Exercise task =
Go through the records below and copy out each line that contains the word "blue".

Start of Input material

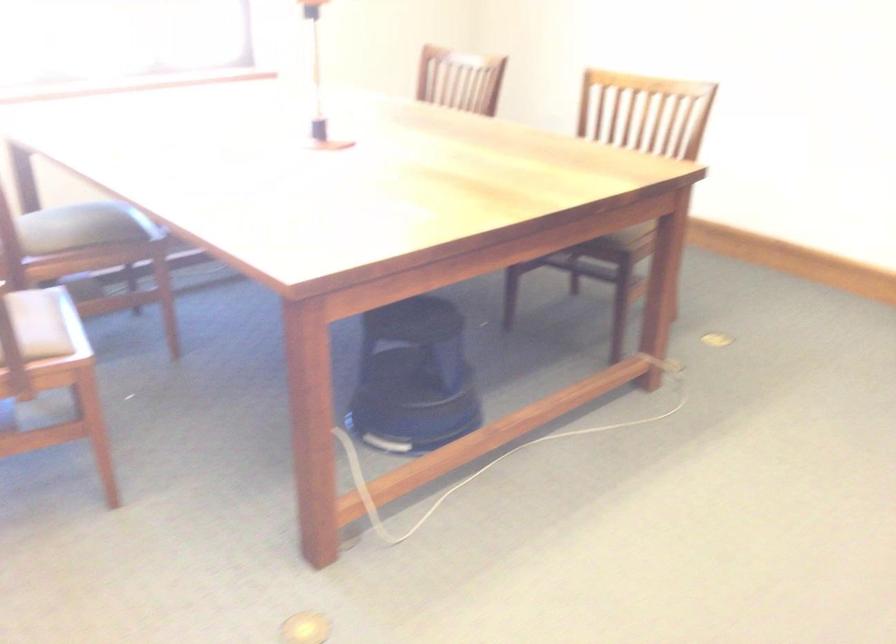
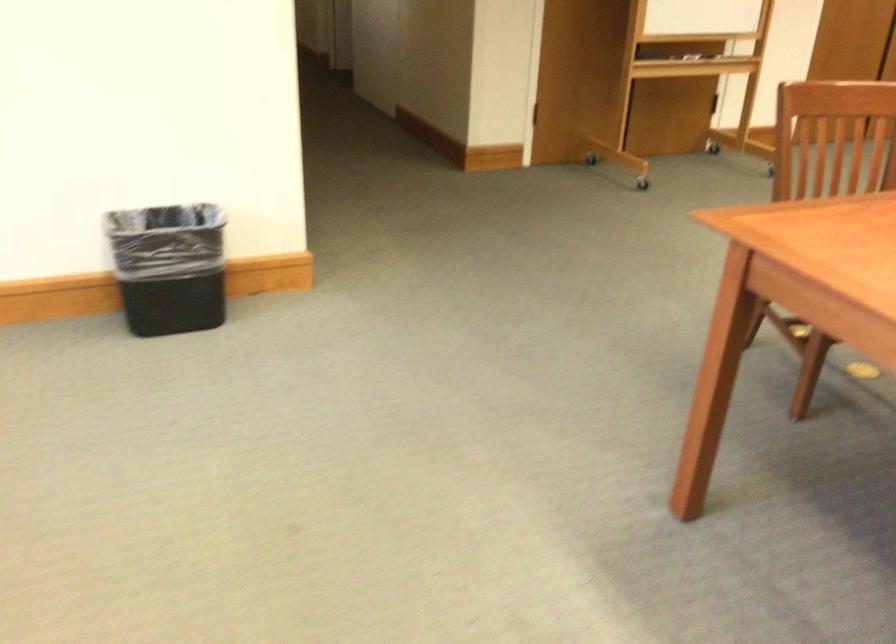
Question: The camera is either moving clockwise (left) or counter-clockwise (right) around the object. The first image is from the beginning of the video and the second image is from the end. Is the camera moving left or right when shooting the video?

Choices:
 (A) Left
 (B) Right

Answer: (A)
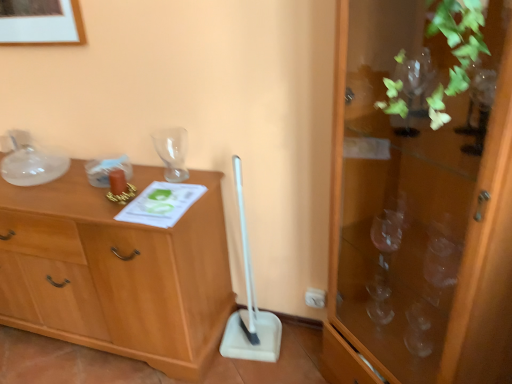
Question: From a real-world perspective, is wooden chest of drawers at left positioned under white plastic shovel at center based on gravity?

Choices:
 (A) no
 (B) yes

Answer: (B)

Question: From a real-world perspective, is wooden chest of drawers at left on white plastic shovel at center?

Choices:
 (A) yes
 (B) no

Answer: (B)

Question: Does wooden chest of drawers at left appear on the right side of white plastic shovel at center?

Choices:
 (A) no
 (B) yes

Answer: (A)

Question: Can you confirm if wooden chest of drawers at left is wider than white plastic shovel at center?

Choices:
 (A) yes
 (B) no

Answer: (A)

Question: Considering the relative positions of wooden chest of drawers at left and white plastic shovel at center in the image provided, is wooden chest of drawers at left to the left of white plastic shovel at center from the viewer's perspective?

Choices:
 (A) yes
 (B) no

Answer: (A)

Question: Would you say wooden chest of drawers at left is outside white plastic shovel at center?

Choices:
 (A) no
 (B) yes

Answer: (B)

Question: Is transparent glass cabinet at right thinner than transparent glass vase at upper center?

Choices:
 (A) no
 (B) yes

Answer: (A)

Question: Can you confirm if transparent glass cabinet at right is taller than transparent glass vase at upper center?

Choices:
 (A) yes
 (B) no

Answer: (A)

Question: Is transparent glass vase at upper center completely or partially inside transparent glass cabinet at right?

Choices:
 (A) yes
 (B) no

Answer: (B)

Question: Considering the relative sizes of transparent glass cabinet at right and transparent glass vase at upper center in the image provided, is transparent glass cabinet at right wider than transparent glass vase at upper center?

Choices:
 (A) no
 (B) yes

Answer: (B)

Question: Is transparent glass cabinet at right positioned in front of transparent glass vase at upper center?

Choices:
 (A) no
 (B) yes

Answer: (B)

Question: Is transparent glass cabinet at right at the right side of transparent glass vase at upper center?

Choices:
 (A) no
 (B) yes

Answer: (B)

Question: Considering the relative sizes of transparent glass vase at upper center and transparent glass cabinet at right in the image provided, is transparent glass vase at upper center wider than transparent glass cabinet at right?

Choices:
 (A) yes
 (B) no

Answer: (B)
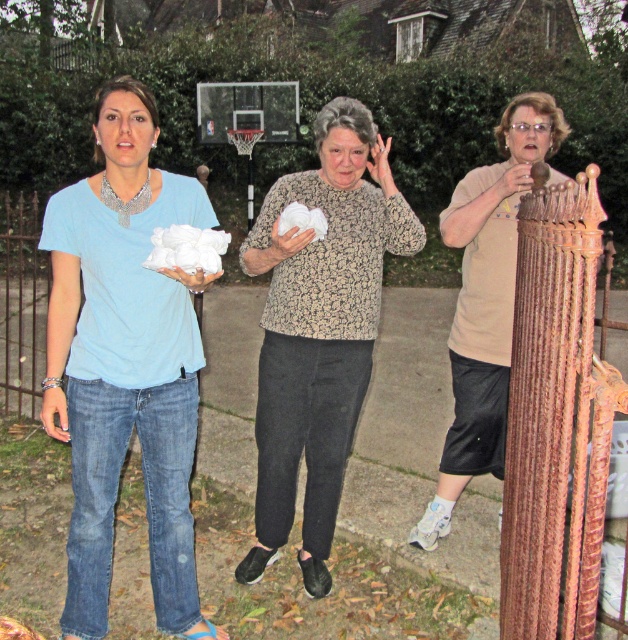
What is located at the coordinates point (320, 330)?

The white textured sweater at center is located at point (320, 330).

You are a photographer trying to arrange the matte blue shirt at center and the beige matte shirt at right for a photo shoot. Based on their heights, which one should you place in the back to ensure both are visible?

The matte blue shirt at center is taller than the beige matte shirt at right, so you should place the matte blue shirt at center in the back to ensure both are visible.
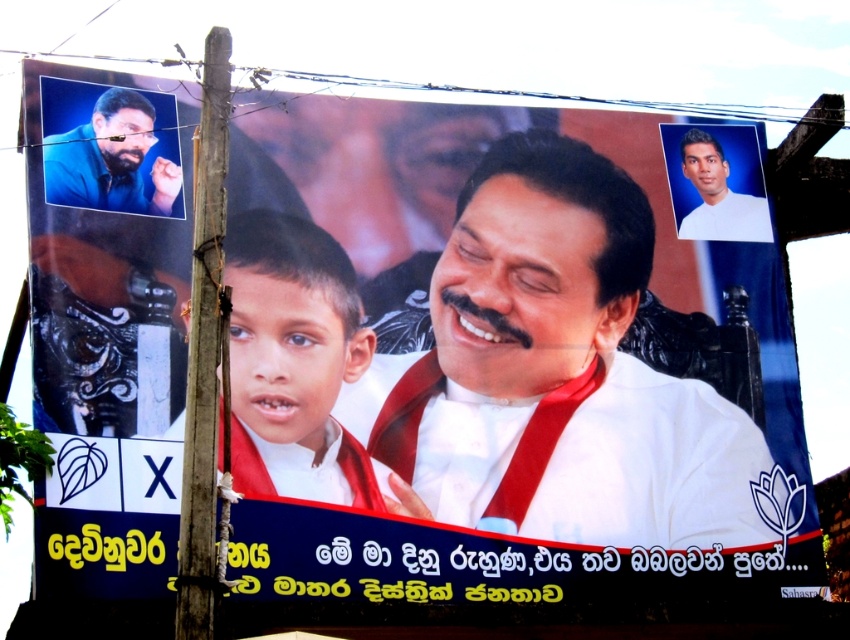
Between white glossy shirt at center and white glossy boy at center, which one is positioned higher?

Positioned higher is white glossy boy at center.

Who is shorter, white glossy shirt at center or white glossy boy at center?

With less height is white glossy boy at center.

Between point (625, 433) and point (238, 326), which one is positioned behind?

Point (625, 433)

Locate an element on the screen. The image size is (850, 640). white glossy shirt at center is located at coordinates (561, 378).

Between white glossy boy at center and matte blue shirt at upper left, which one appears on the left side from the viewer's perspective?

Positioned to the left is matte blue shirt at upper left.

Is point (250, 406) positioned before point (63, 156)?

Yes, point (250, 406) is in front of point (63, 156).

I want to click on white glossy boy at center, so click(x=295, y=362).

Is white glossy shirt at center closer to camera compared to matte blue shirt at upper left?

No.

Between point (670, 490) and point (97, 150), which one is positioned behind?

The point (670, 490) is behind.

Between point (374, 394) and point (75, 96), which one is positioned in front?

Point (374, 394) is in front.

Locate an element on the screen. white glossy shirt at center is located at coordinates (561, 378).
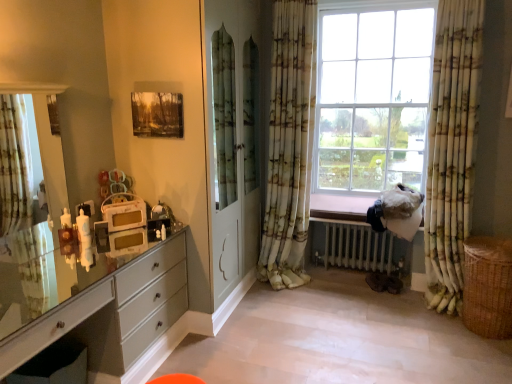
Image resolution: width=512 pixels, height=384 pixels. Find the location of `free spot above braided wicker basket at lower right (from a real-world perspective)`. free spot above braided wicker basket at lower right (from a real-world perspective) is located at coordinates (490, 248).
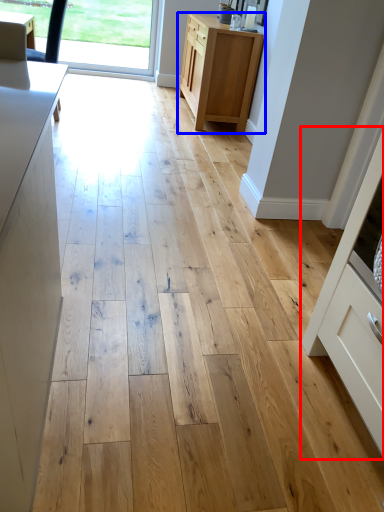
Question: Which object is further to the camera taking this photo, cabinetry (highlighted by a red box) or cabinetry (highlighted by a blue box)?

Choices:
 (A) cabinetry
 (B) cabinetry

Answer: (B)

End of Input material
Start of Input material

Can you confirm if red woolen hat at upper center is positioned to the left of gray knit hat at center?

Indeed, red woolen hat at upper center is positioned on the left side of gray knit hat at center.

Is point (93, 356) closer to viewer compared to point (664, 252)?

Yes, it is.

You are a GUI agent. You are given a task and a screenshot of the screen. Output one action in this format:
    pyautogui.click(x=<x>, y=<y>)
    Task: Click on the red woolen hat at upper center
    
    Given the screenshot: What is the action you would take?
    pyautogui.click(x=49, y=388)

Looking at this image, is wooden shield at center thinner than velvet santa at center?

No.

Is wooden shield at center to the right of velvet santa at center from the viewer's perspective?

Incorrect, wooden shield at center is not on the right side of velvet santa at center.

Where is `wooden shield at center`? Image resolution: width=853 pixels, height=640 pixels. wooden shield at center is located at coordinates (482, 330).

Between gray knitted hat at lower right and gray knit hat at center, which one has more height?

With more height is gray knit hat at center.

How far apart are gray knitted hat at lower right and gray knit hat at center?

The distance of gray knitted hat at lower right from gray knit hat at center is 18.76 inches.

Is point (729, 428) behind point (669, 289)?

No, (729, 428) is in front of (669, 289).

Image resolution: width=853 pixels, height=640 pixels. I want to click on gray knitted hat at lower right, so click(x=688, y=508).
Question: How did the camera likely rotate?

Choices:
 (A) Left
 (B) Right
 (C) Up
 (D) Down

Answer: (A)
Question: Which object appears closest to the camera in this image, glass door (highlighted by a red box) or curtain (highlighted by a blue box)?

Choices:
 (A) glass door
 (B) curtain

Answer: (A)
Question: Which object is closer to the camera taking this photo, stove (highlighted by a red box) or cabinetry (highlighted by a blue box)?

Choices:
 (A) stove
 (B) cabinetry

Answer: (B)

End of Input material

Exercise output =
You are a photographer trying to arrange the matte blue shirt at center and the beige matte shirt at right for a photo shoot. Based on their heights, which one should you place in the back to ensure both are visible?
The matte blue shirt at center is taller than the beige matte shirt at right, so you should place the matte blue shirt at center in the back to ensure both are visible.
Between white glossy boy at center and matte blue shirt at upper left, which one appears on the left side from the viewer's perspective?
Positioned to the left is matte blue shirt at upper left.
Is white glossy shirt at center closer to camera compared to matte blue shirt at upper left?
Question: Which object is further to the camera taking this photo, cabinetry (highlighted by a red box) or cabinetry (highlighted by a blue box)?
Question: Which object appears closest to the camera in this image, glass door (highlighted by a red box) or curtain (highlighted by a blue box)?
Question: Which object is closer to the camera taking this photo, stove (highlighted by a red box) or cabinetry (highlighted by a blue box)?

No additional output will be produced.